→ EXERCISE REQUIREMENTS: Which lines run from the start of the data below to the line containing "Q1: NPN (B CTL, C"? Set them down exactly, with none added.

[DATA SHOWN — start]

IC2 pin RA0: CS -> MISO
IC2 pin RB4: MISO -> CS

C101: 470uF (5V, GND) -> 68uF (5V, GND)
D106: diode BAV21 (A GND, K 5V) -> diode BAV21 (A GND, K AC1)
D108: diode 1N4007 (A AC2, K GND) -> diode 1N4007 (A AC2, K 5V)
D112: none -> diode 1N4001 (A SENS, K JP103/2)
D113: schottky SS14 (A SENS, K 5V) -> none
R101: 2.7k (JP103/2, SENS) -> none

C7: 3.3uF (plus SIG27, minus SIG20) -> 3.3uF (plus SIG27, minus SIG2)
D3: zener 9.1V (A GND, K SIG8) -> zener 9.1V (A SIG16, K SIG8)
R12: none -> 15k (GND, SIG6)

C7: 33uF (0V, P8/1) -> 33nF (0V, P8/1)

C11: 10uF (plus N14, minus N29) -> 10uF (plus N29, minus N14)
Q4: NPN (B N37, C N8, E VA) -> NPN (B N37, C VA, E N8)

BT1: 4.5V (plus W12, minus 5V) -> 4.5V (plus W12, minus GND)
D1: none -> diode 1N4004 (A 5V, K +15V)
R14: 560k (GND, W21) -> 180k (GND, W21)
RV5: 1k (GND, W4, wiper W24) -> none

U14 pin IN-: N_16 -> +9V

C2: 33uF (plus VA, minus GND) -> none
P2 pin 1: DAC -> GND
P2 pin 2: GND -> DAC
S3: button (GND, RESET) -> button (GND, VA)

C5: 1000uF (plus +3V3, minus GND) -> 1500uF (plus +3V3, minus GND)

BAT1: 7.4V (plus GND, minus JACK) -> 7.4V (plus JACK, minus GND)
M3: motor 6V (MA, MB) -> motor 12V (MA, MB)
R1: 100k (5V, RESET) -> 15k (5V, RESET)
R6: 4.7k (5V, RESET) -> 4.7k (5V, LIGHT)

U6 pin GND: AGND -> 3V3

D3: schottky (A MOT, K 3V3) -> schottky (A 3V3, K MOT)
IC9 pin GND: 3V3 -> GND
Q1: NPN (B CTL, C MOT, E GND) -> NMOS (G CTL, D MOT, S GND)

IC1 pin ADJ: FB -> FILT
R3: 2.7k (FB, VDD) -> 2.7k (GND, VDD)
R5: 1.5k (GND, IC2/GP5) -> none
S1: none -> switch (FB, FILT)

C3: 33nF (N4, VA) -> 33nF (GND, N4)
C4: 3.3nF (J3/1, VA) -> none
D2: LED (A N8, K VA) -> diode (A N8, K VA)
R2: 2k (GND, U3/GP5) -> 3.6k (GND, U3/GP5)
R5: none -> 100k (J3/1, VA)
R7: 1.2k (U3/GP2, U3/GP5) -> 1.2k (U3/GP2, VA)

[DATA SHOWN — finish]

→ ANSWER SECTION:
IC2 pin RA0: CS -> MISO
IC2 pin RB4: MISO -> CS

C101: 470uF (5V, GND) -> 68uF (5V, GND)
D106: diode BAV21 (A GND, K 5V) -> diode BAV21 (A GND, K AC1)
D108: diode 1N4007 (A AC2, K GND) -> diode 1N4007 (A AC2, K 5V)
D112: none -> diode 1N4001 (A SENS, K JP103/2)
D113: schottky SS14 (A SENS, K 5V) -> none
R101: 2.7k (JP103/2, SENS) -> none

C7: 3.3uF (plus SIG27, minus SIG20) -> 3.3uF (plus SIG27, minus SIG2)
D3: zener 9.1V (A GND, K SIG8) -> zener 9.1V (A SIG16, K SIG8)
R12: none -> 15k (GND, SIG6)

C7: 33uF (0V, P8/1) -> 33nF (0V, P8/1)

C11: 10uF (plus N14, minus N29) -> 10uF (plus N29, minus N14)
Q4: NPN (B N37, C N8, E VA) -> NPN (B N37, C VA, E N8)

BT1: 4.5V (plus W12, minus 5V) -> 4.5V (plus W12, minus GND)
D1: none -> diode 1N4004 (A 5V, K +15V)
R14: 560k (GND, W21) -> 180k (GND, W21)
RV5: 1k (GND, W4, wiper W24) -> none

U14 pin IN-: N_16 -> +9V

C2: 33uF (plus VA, minus GND) -> none
P2 pin 1: DAC -> GND
P2 pin 2: GND -> DAC
S3: button (GND, RESET) -> button (GND, VA)

C5: 1000uF (plus +3V3, minus GND) -> 1500uF (plus +3V3, minus GND)

BAT1: 7.4V (plus GND, minus JACK) -> 7.4V (plus JACK, minus GND)
M3: motor 6V (MA, MB) -> motor 12V (MA, MB)
R1: 100k (5V, RESET) -> 15k (5V, RESET)
R6: 4.7k (5V, RESET) -> 4.7k (5V, LIGHT)

U6 pin GND: AGND -> 3V3

D3: schottky (A MOT, K 3V3) -> schottky (A 3V3, K MOT)
IC9 pin GND: 3V3 -> GND
Q1: NPN (B CTL, C MOT, E GND) -> NMOS (G CTL, D MOT, S GND)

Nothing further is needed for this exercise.